YOUR TASK: Produce a verbatim transcript of the entries below, excluding pictures.
RECORDS FOR THE EXERCISE section start
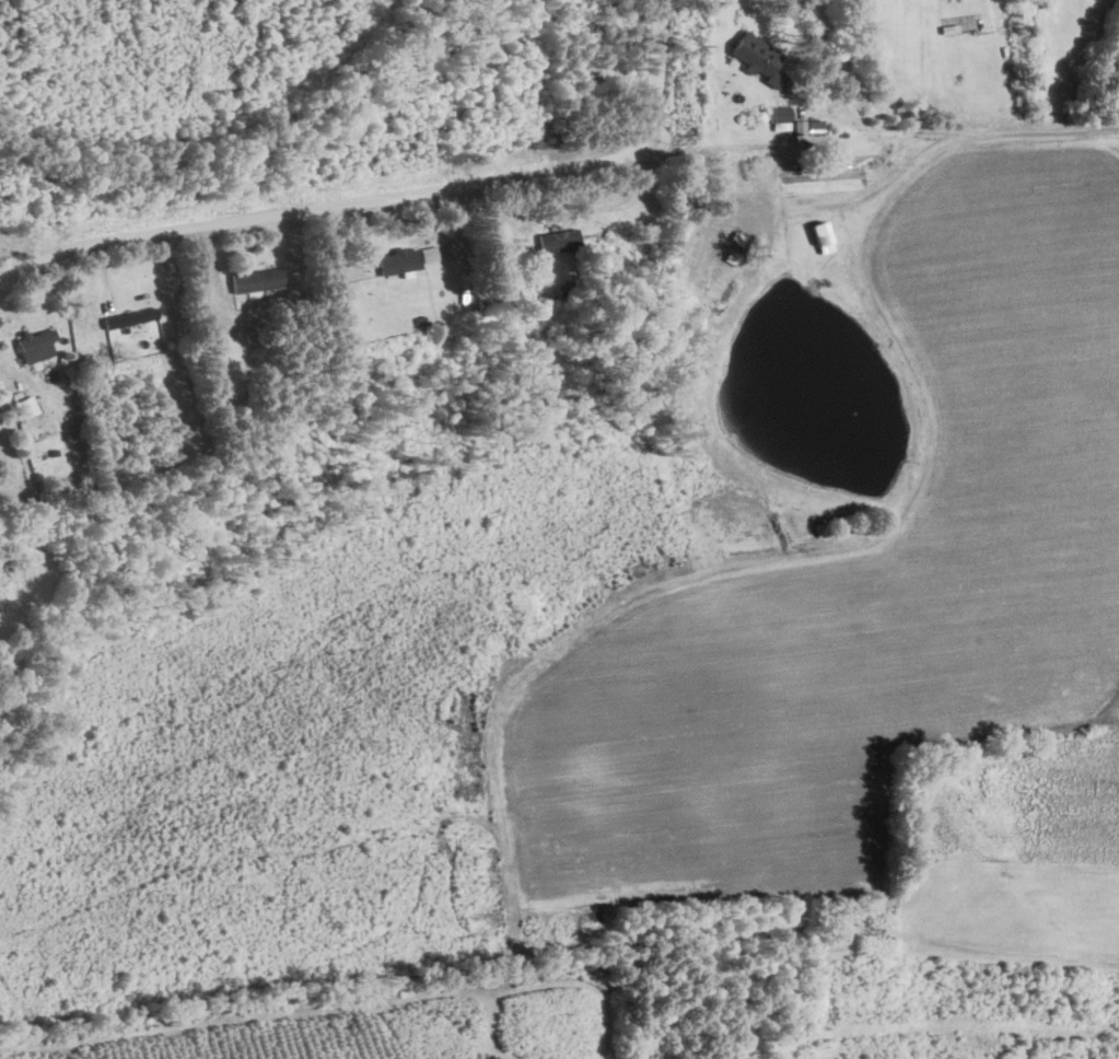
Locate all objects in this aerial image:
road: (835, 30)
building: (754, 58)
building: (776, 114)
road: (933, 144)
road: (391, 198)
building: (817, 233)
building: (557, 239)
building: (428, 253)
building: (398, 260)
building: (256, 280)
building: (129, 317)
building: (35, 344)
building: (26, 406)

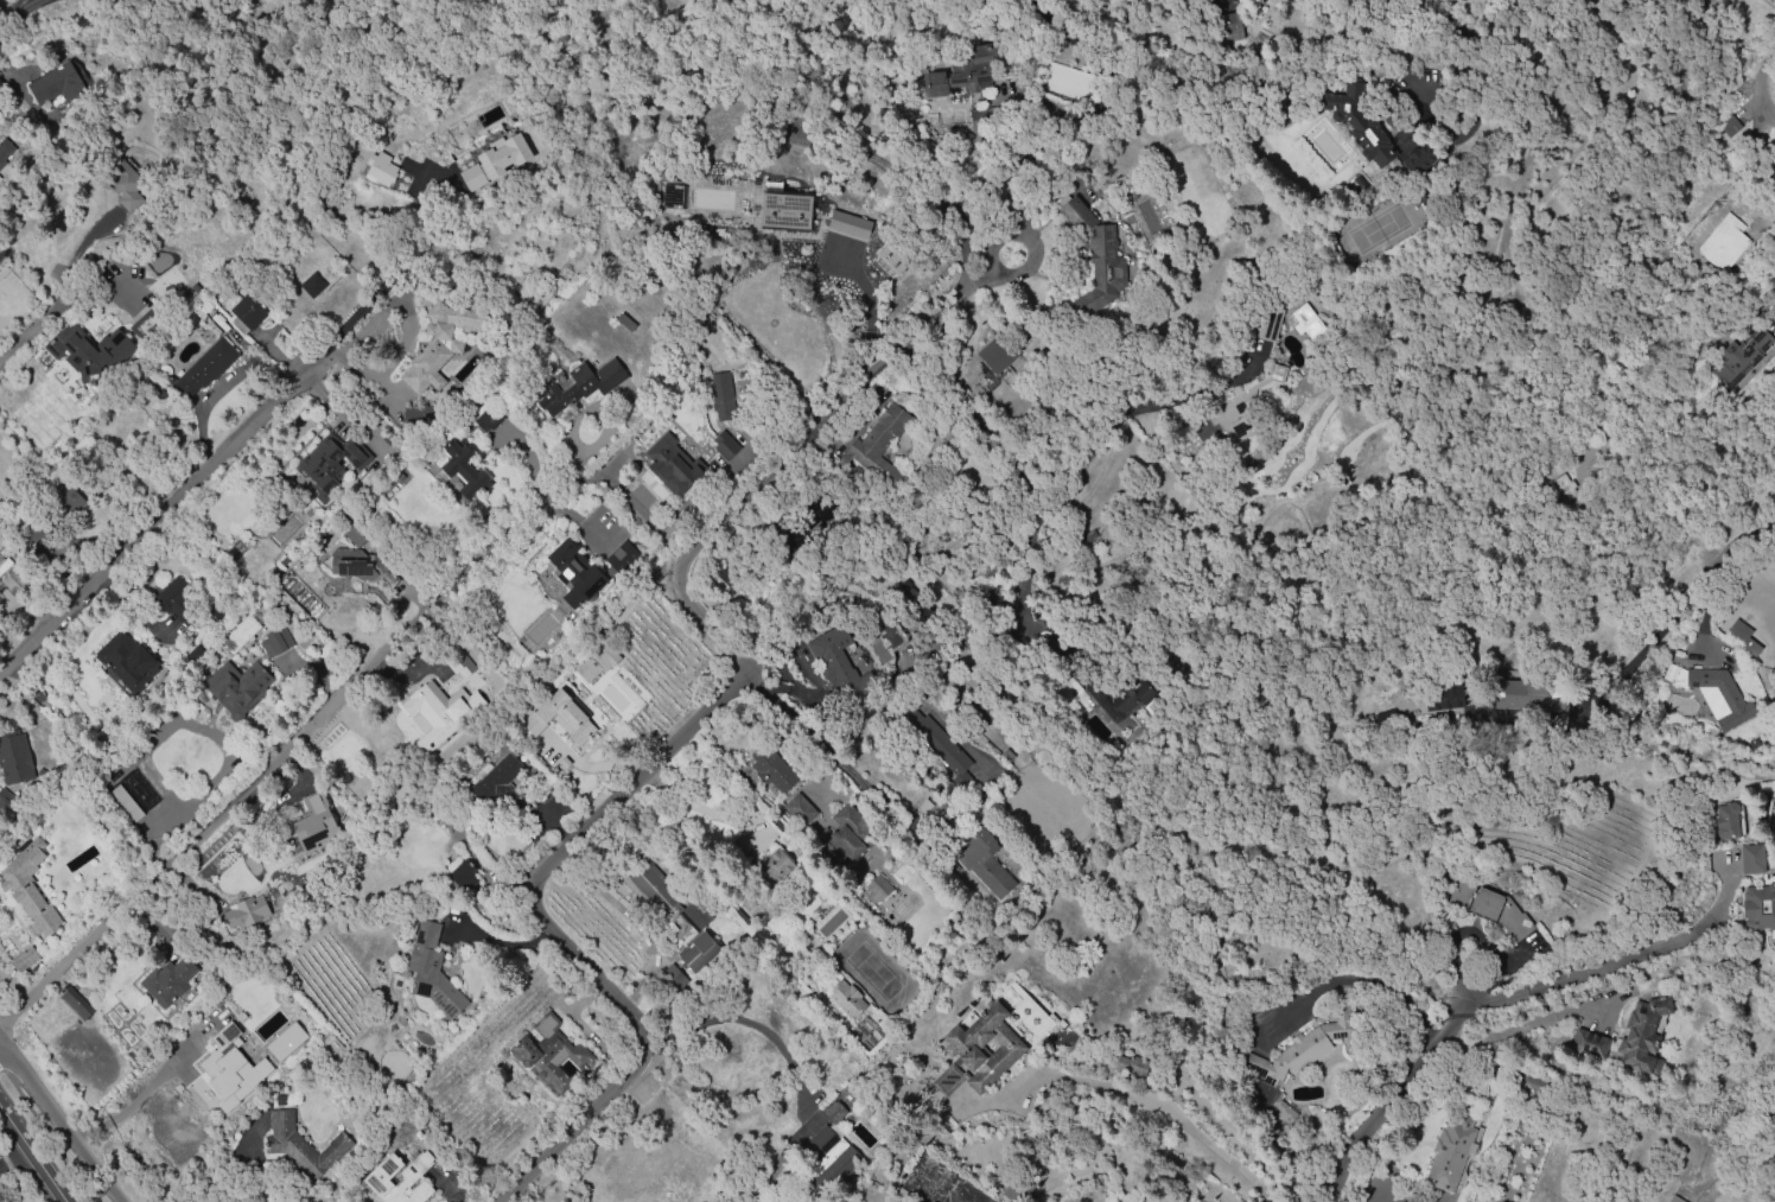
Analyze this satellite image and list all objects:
RECORDS FOR THE EXERCISE section end
ANSWER SECTION:
Locate all objects in this aerial image:
road: (835, 30)
building: (754, 58)
building: (776, 114)
road: (933, 144)
road: (391, 198)
building: (817, 233)
building: (557, 239)
building: (428, 253)
building: (398, 260)
building: (256, 280)
building: (129, 317)
building: (35, 344)
building: (26, 406)

Analyze this satellite image and list all objects:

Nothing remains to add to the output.